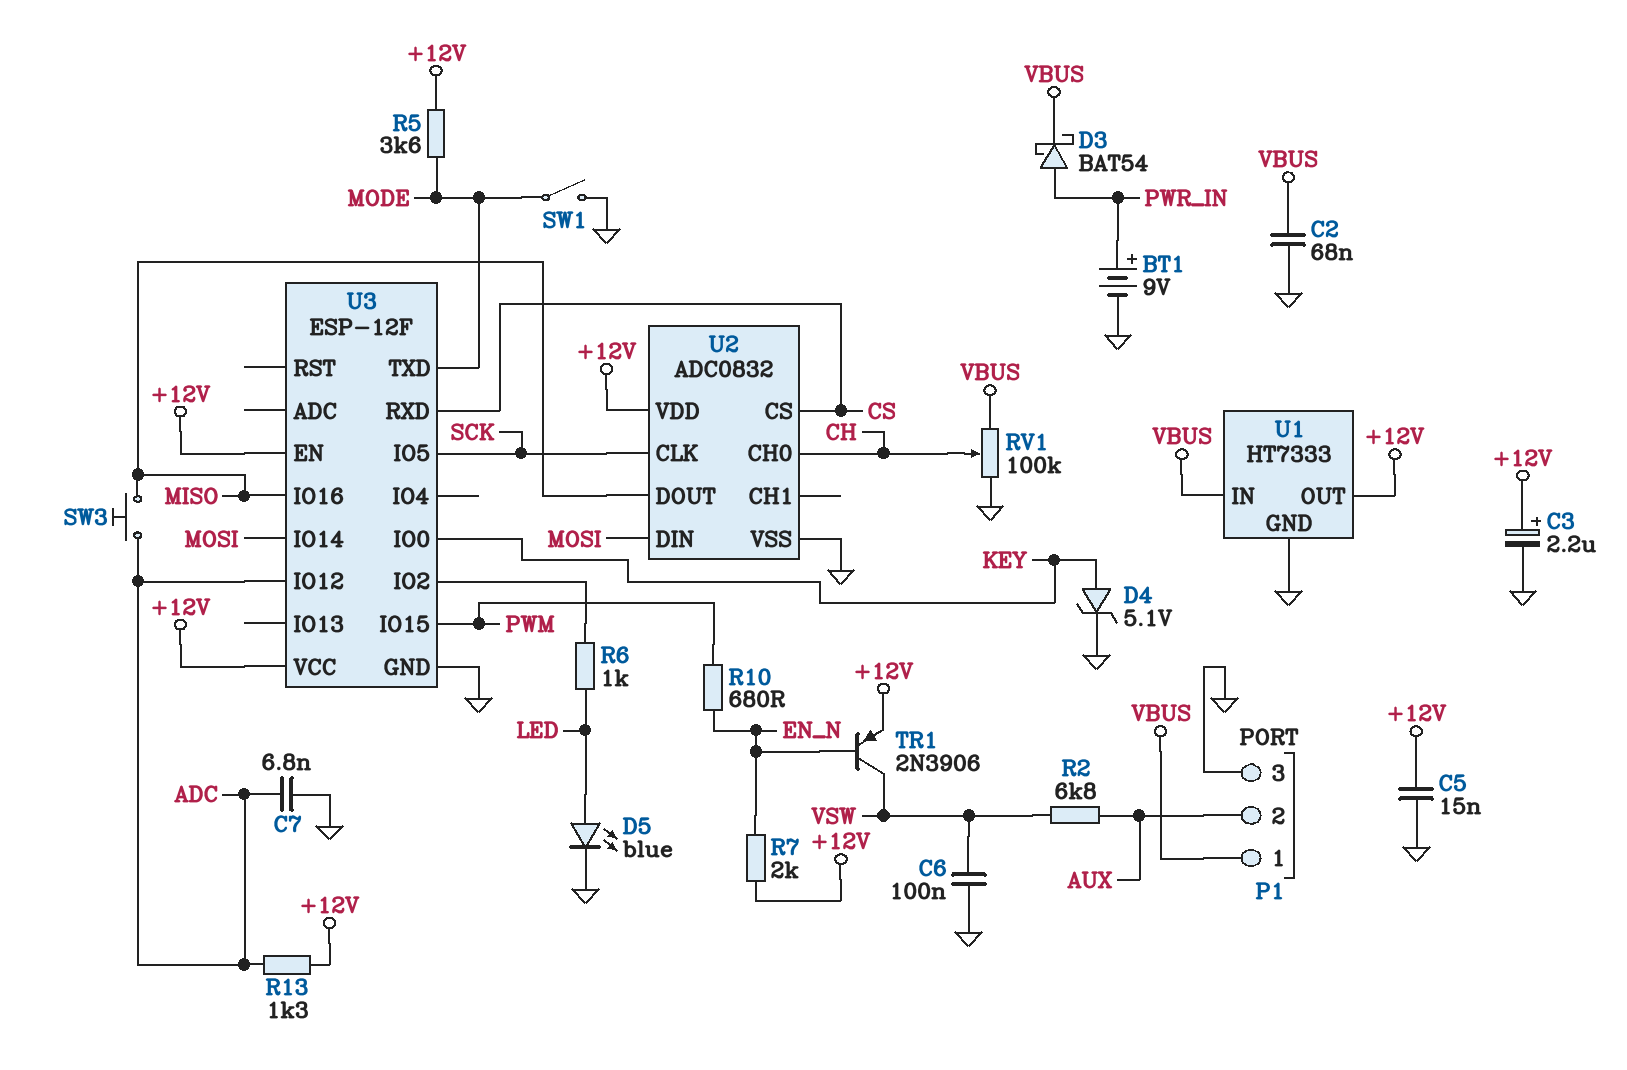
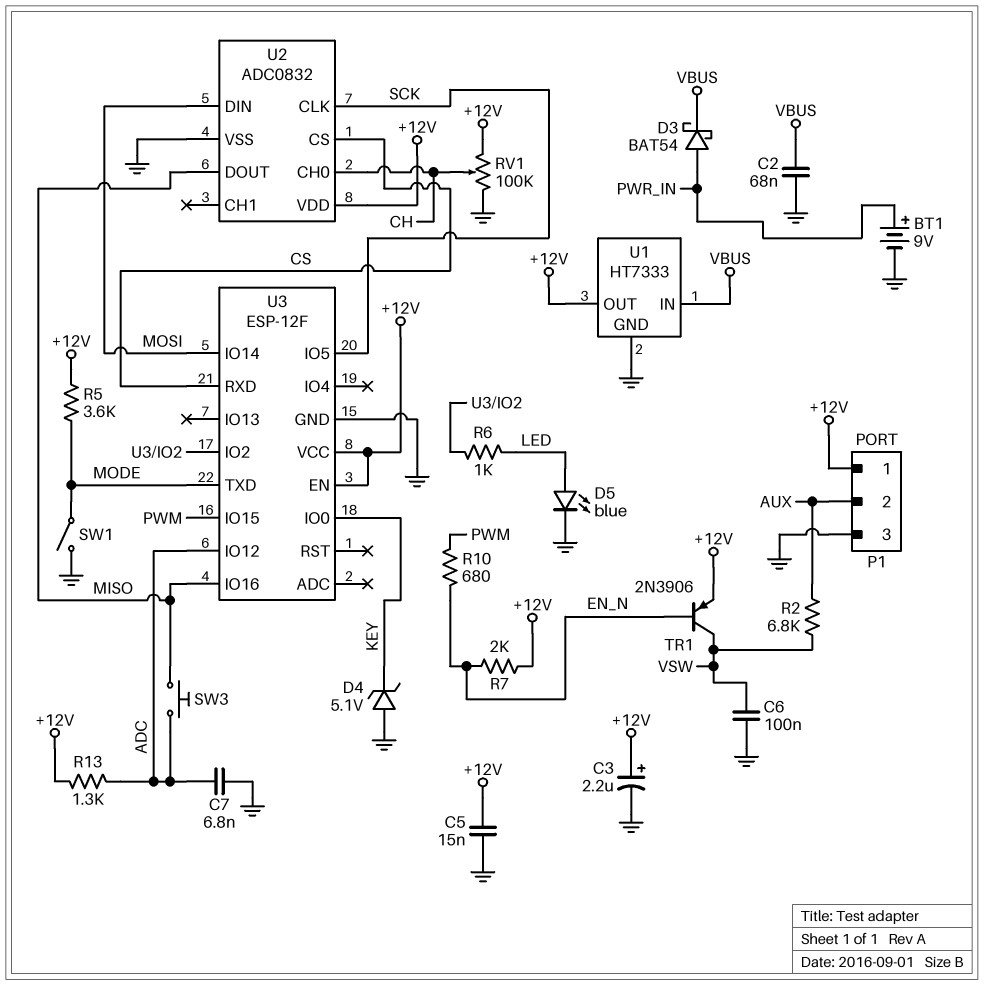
D4: zener 5.1V (A KEY, K GND) -> zener 5.1V (A GND, K KEY)
P1 pin 1: VBUS -> +12V
RV1: 100k (GND, VBUS, wiper CH) -> 100k (+12V, GND, wiper CH)

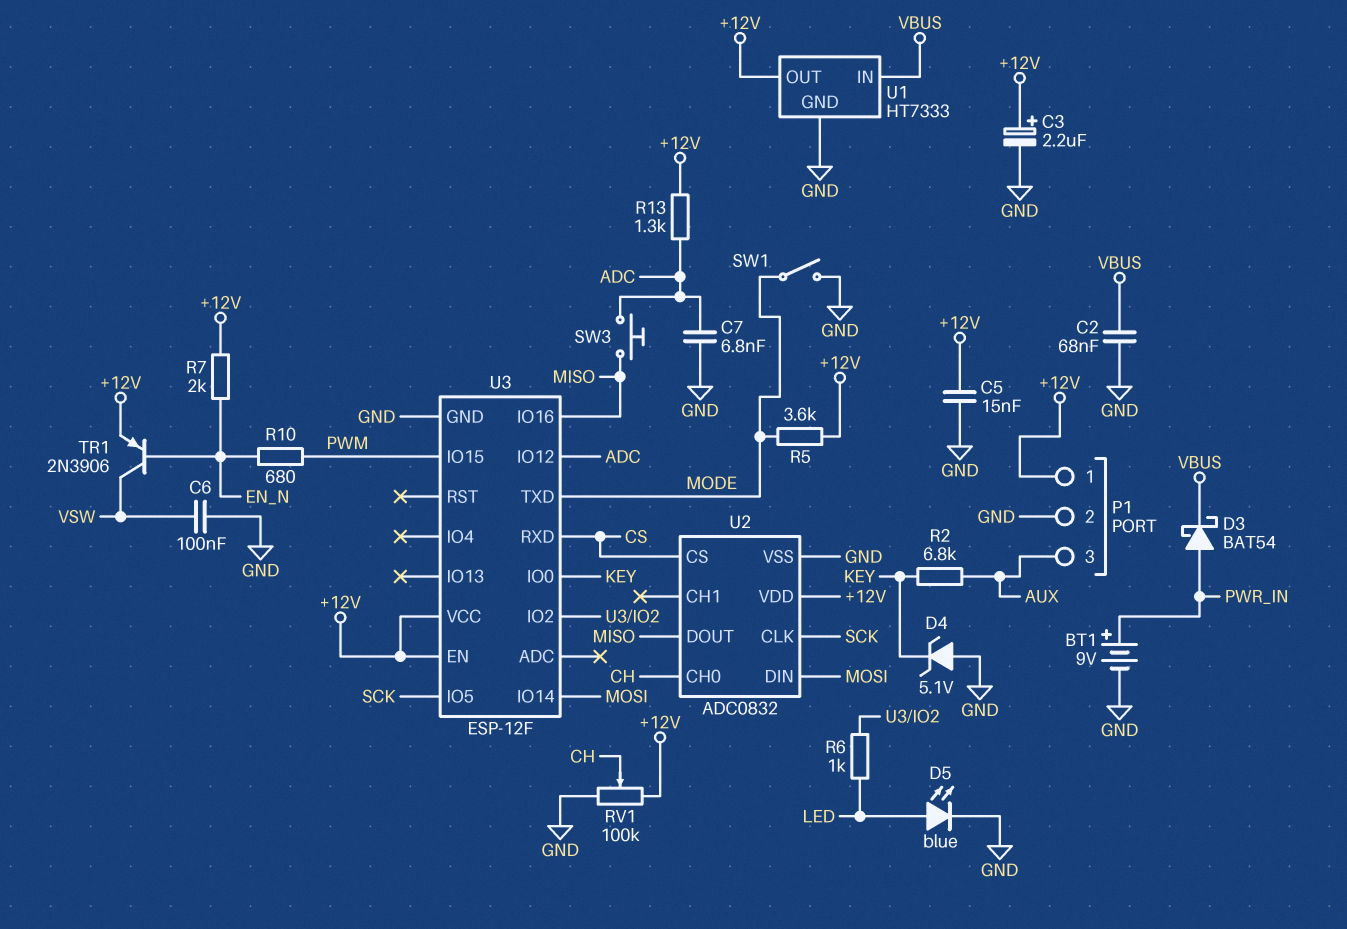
P1 pin 2: AUX -> GND
P1 pin 3: GND -> AUX
R2: 6.8k (AUX, VSW) -> 6.8k (AUX, KEY)

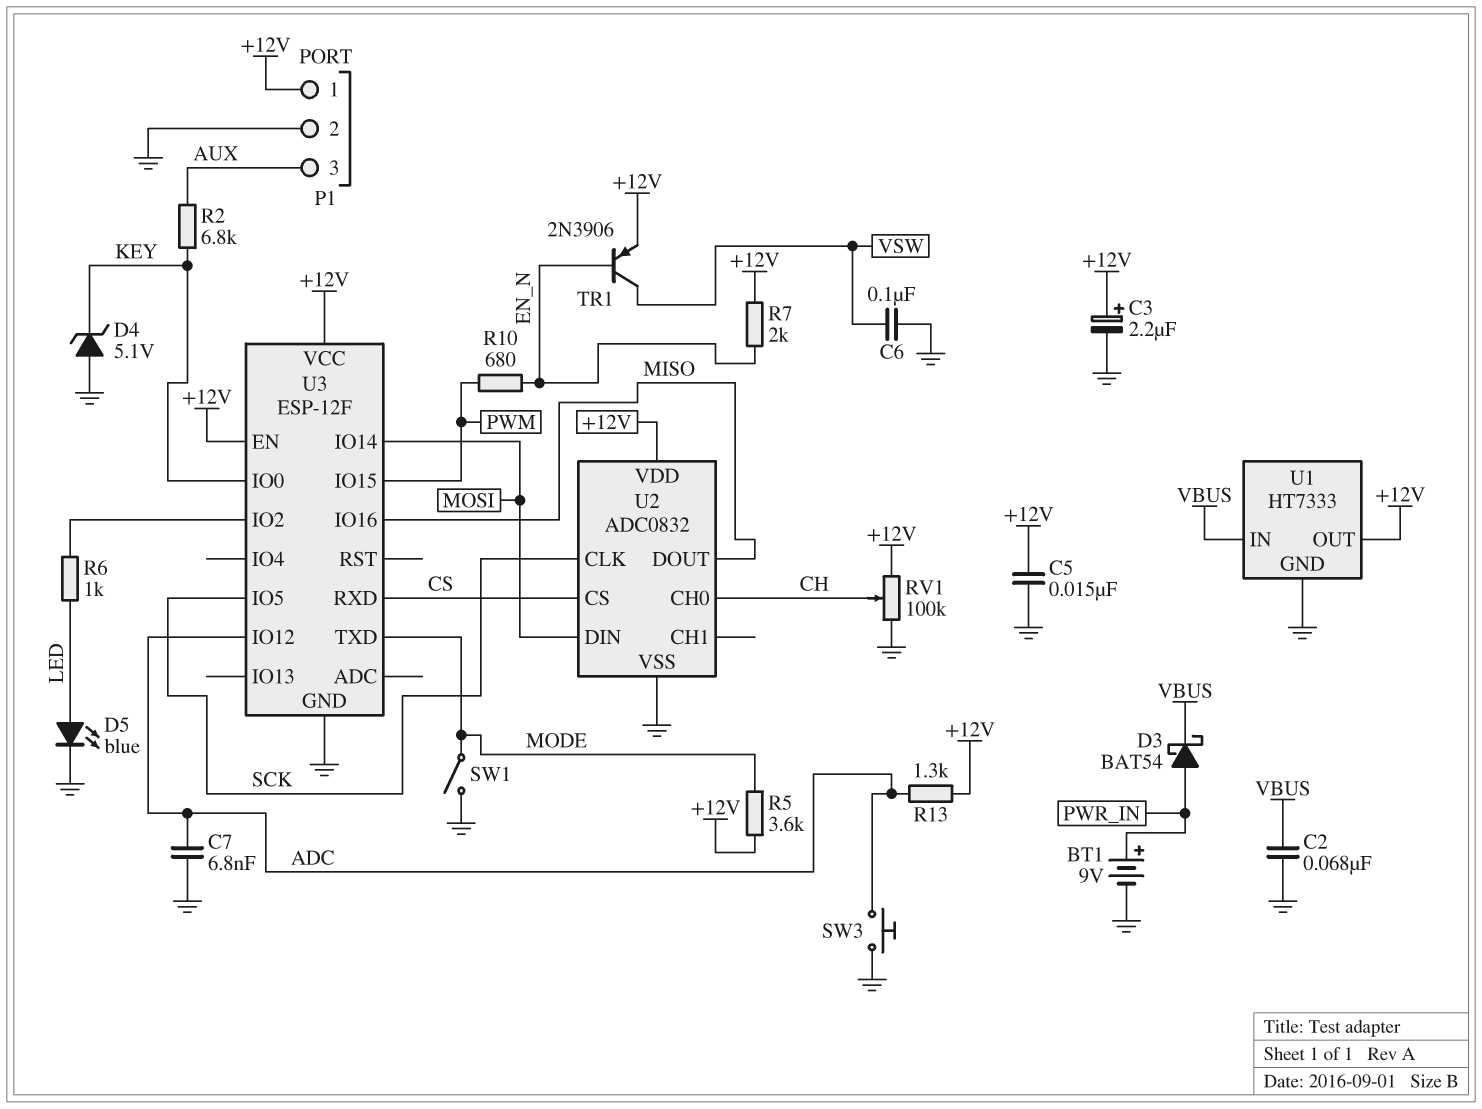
SW3: button (ADC, MISO) -> button (ADC, GND)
--------------------------------------------------
Description of the task
Scan the data above and report each line in which "VBUS" is present.

Result of the exercise
P1 pin 1: VBUS -> +12V
RV1: 100k (GND, VBUS, wiper CH) -> 100k (+12V, GND, wiper CH)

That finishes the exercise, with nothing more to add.